Activity =>
Every line of the records that holds the word "degrees" should be copied out.

Dataset excerpts =>
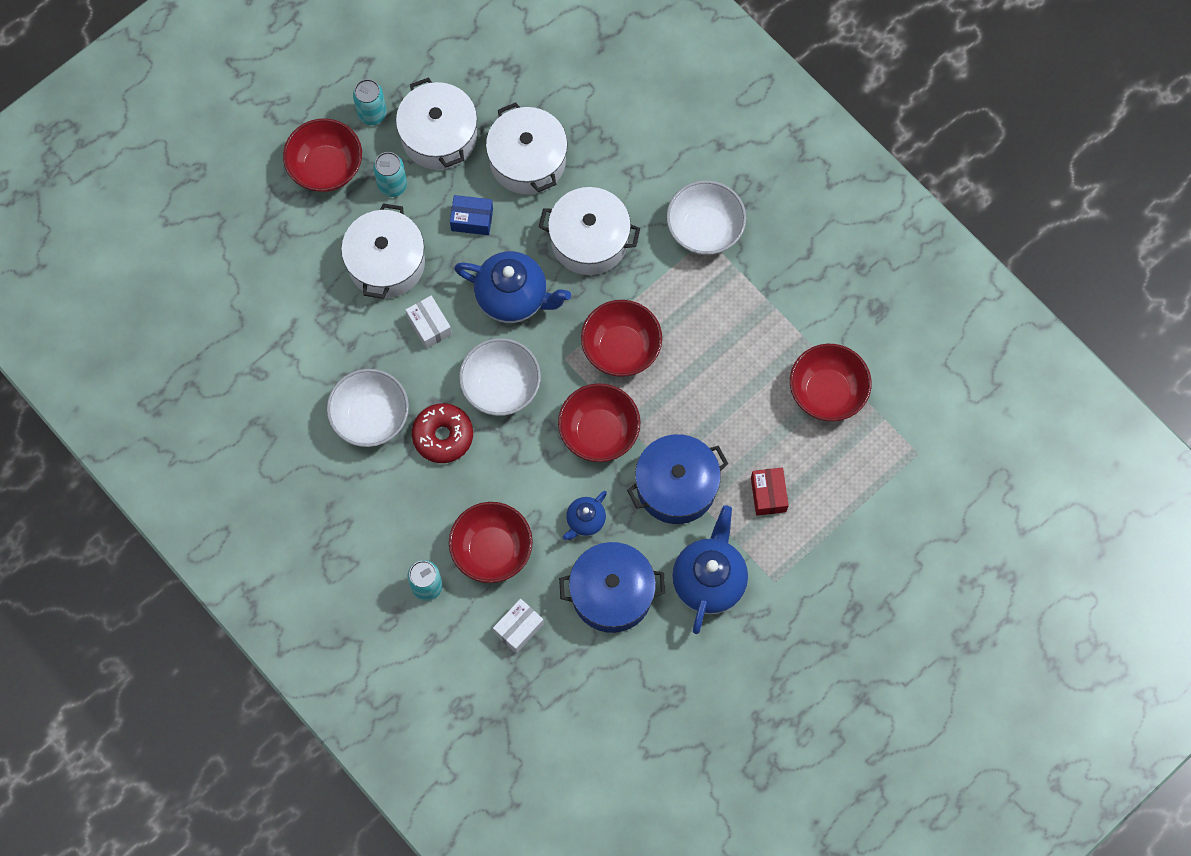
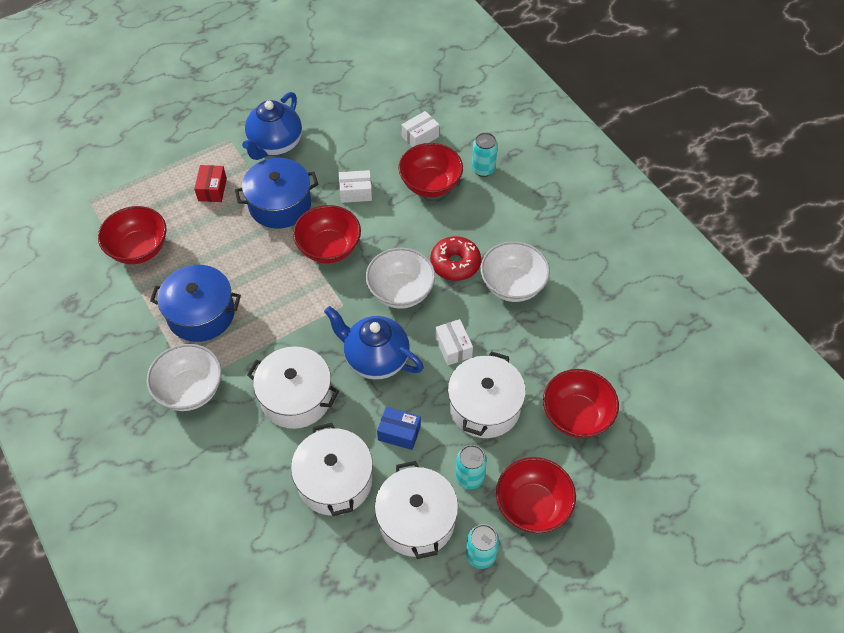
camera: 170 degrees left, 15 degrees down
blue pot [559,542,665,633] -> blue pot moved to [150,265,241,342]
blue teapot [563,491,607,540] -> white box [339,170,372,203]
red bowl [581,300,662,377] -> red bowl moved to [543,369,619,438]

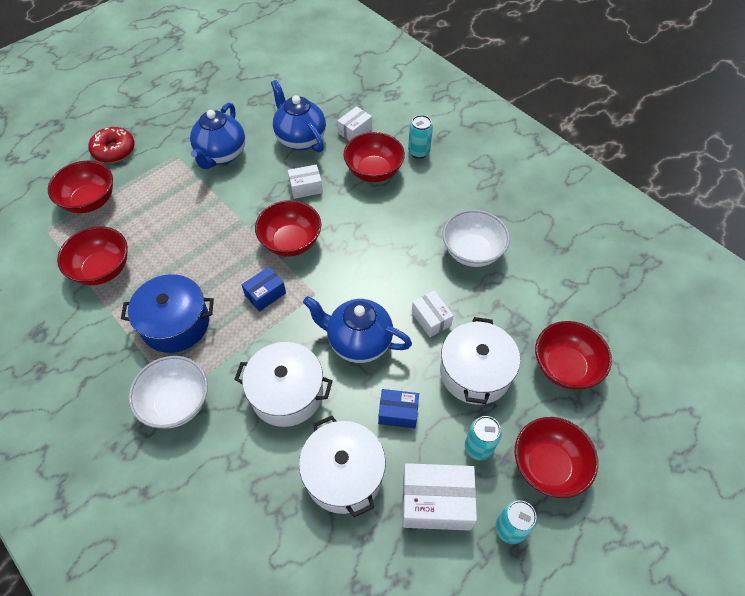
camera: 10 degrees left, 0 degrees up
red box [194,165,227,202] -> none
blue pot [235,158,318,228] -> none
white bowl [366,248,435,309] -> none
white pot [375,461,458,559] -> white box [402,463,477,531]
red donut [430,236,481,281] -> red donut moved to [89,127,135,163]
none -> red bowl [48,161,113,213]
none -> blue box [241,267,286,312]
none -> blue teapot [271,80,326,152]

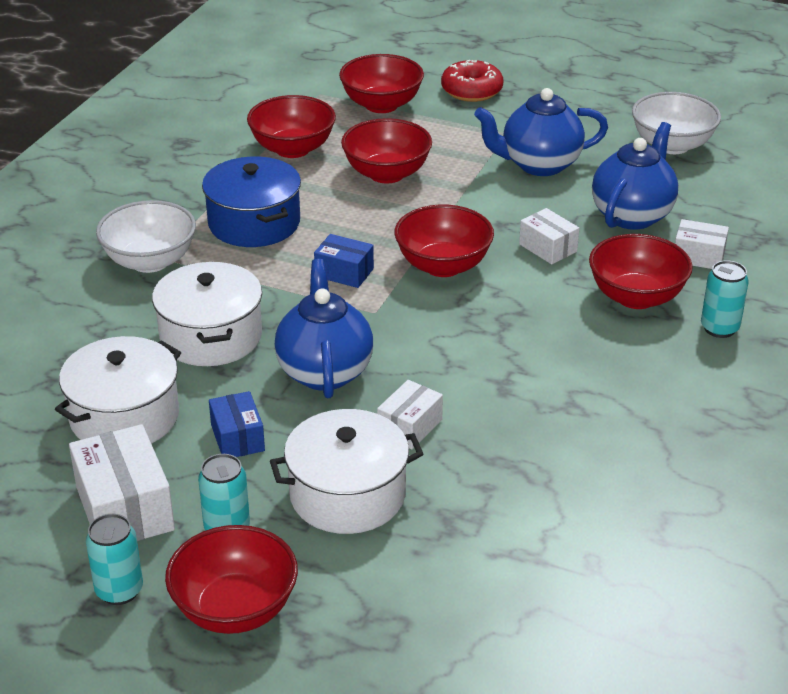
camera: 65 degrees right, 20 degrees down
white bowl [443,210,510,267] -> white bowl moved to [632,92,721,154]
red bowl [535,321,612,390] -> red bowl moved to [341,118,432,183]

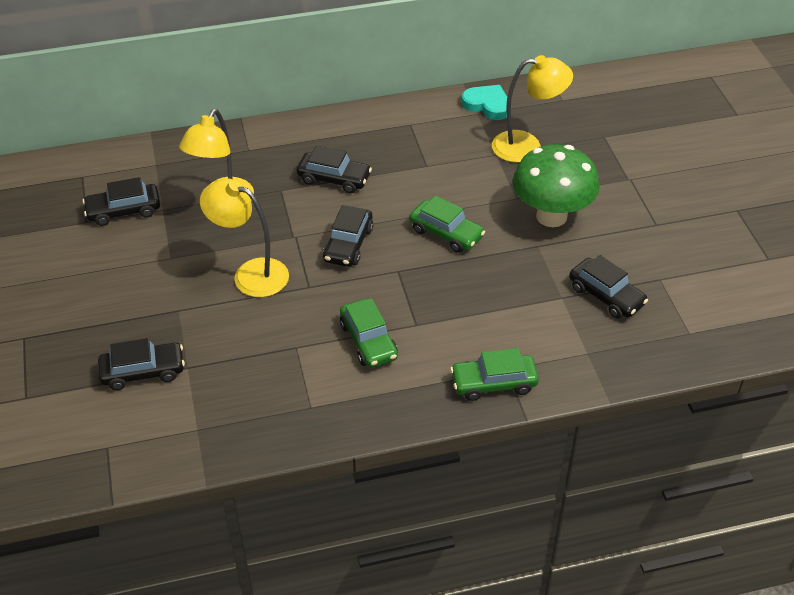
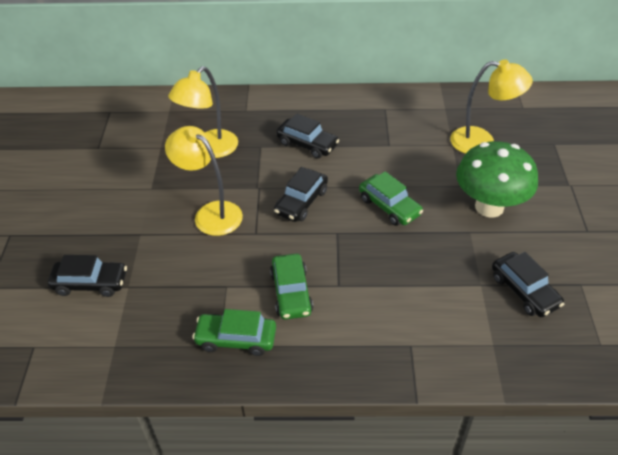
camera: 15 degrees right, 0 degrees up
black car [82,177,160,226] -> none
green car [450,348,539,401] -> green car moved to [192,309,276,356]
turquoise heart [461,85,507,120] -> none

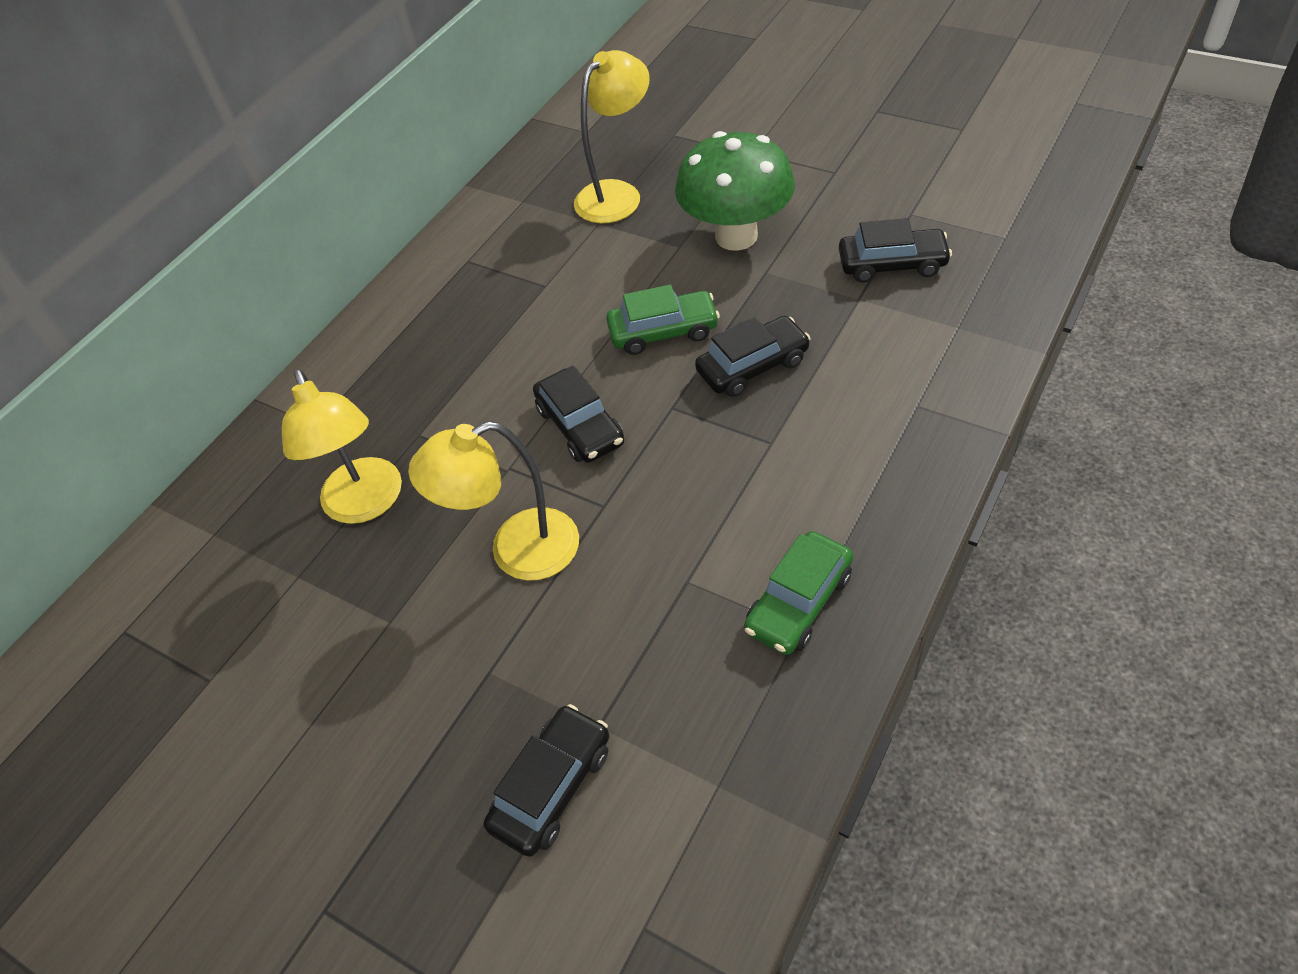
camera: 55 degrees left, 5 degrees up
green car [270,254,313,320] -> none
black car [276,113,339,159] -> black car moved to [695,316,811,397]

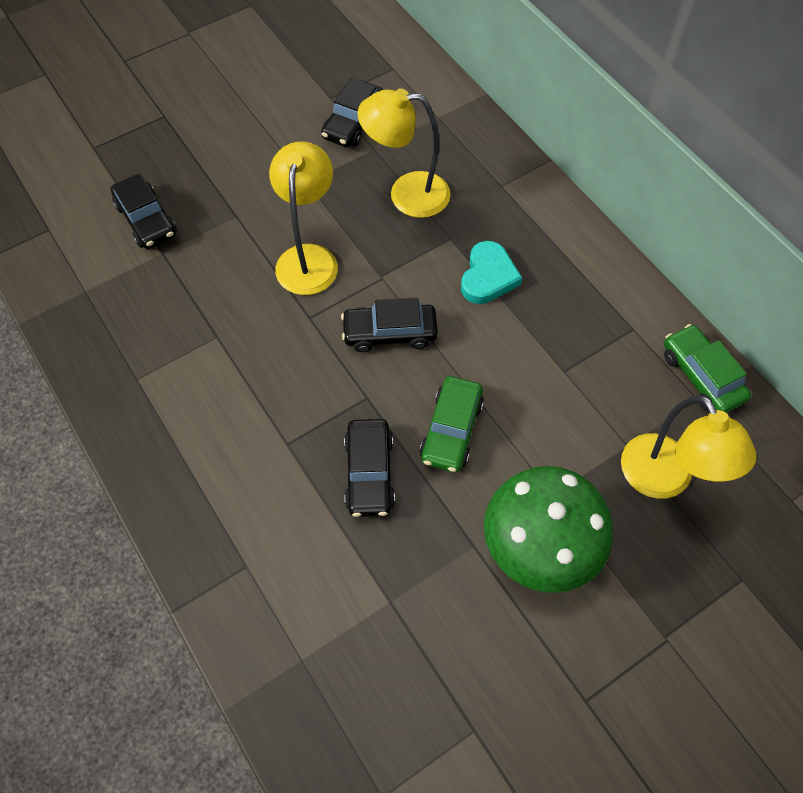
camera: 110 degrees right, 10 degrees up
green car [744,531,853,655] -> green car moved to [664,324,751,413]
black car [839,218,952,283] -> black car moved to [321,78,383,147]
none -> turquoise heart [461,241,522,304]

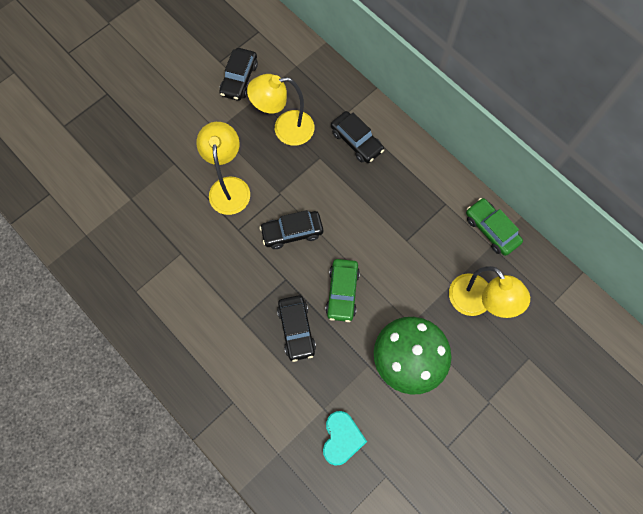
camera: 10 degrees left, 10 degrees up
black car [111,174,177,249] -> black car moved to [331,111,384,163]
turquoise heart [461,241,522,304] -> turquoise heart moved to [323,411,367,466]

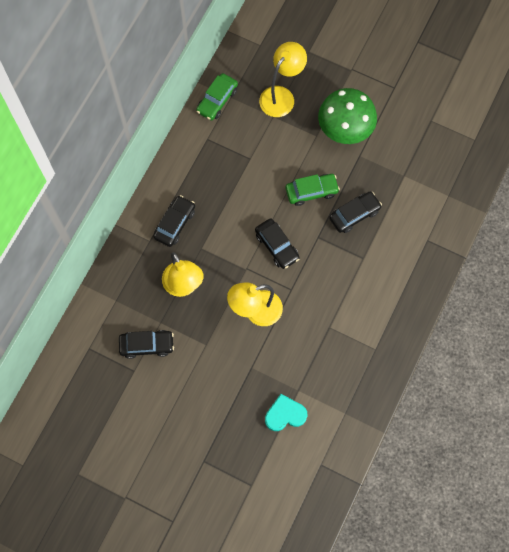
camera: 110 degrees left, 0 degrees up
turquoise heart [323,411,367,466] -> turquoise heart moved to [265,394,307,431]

Solution for this task =>
camera: 170 degrees left, 15 degrees down
camera: 10 degrees left, 0 degrees up
camera: 65 degrees right, 20 degrees down
camera: 15 degrees right, 0 degrees up
camera: 55 degrees left, 5 degrees up
camera: 110 degrees right, 10 degrees up
camera: 10 degrees left, 10 degrees up
camera: 110 degrees left, 0 degrees up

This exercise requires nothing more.